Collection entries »
## Begin

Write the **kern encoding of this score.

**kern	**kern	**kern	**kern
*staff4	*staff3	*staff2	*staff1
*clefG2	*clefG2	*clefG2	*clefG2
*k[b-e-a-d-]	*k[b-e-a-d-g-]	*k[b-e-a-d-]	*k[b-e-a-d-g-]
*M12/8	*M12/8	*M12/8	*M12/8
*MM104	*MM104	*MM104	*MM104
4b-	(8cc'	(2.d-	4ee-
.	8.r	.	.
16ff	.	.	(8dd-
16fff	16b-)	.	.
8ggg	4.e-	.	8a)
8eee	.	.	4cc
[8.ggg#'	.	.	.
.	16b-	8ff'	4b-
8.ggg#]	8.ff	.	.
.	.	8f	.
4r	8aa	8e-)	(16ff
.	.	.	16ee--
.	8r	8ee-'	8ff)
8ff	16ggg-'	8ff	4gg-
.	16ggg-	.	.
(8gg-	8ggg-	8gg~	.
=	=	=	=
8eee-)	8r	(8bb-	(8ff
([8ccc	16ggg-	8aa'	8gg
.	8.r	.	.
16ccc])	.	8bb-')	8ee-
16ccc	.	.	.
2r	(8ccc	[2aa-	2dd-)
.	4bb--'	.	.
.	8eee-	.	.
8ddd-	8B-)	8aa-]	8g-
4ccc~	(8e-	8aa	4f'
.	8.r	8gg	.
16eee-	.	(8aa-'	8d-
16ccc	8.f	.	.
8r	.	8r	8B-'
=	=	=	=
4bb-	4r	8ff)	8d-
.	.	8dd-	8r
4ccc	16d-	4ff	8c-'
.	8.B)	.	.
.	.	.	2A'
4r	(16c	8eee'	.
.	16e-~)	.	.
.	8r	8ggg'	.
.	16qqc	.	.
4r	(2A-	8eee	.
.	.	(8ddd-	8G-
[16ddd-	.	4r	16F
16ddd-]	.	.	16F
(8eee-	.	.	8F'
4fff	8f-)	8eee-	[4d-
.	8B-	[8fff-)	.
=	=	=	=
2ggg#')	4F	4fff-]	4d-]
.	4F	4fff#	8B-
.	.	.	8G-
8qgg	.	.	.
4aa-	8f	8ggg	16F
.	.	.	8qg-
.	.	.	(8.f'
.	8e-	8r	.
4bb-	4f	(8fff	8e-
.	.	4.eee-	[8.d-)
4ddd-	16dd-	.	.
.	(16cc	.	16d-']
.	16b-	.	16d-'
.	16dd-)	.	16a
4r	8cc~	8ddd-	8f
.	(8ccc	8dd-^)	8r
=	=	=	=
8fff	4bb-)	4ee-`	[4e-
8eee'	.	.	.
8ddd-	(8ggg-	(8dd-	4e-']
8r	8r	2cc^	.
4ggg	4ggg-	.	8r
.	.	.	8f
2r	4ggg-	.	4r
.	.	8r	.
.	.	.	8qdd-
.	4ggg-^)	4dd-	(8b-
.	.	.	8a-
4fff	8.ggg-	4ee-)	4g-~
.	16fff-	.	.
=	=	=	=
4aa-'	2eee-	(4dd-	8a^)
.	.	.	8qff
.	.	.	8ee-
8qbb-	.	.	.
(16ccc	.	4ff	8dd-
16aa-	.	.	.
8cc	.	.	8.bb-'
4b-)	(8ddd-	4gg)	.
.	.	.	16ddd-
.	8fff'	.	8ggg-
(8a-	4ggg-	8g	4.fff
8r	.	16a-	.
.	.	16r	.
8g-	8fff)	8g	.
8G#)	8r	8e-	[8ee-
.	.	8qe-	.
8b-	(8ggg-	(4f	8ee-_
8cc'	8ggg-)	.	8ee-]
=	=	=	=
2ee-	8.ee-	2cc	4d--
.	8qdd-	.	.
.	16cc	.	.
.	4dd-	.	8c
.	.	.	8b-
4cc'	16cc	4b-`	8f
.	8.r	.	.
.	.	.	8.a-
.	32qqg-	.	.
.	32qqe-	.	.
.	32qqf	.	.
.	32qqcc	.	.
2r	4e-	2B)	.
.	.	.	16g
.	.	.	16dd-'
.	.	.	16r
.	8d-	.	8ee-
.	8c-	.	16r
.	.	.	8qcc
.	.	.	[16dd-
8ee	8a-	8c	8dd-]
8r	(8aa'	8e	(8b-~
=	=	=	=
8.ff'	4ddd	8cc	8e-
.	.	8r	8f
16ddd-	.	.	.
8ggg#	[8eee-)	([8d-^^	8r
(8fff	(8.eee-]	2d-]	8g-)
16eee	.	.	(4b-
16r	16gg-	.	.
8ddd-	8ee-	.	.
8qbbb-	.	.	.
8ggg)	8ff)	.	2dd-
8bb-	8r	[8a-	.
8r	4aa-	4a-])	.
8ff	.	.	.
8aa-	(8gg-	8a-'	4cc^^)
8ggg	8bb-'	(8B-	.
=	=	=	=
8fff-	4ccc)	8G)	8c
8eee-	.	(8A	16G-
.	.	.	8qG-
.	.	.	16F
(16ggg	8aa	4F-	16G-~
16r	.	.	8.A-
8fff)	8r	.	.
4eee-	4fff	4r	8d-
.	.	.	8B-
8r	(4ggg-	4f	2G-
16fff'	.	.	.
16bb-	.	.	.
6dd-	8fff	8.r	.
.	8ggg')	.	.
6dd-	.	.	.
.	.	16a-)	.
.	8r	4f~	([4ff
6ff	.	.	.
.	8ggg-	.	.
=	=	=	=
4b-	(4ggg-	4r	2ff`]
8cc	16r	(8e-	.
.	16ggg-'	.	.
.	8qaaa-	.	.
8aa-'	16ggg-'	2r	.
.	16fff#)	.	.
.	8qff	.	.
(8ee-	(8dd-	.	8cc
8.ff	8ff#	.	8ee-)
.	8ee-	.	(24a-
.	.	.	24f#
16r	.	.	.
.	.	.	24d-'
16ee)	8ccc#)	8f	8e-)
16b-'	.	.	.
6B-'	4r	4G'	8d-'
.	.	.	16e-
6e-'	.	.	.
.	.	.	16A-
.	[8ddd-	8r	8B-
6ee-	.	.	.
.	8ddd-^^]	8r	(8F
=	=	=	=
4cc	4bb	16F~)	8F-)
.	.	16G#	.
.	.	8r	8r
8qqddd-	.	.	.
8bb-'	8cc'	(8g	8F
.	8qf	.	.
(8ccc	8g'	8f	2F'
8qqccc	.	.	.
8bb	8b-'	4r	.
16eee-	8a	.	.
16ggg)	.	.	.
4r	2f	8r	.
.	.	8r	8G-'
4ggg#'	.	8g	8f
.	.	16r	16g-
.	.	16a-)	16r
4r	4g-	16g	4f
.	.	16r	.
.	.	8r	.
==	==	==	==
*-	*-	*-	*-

## End

Written request »
Tally the lines above that contain the string "kern", matching case exactly. Reply with the number alone.

Solution below »
2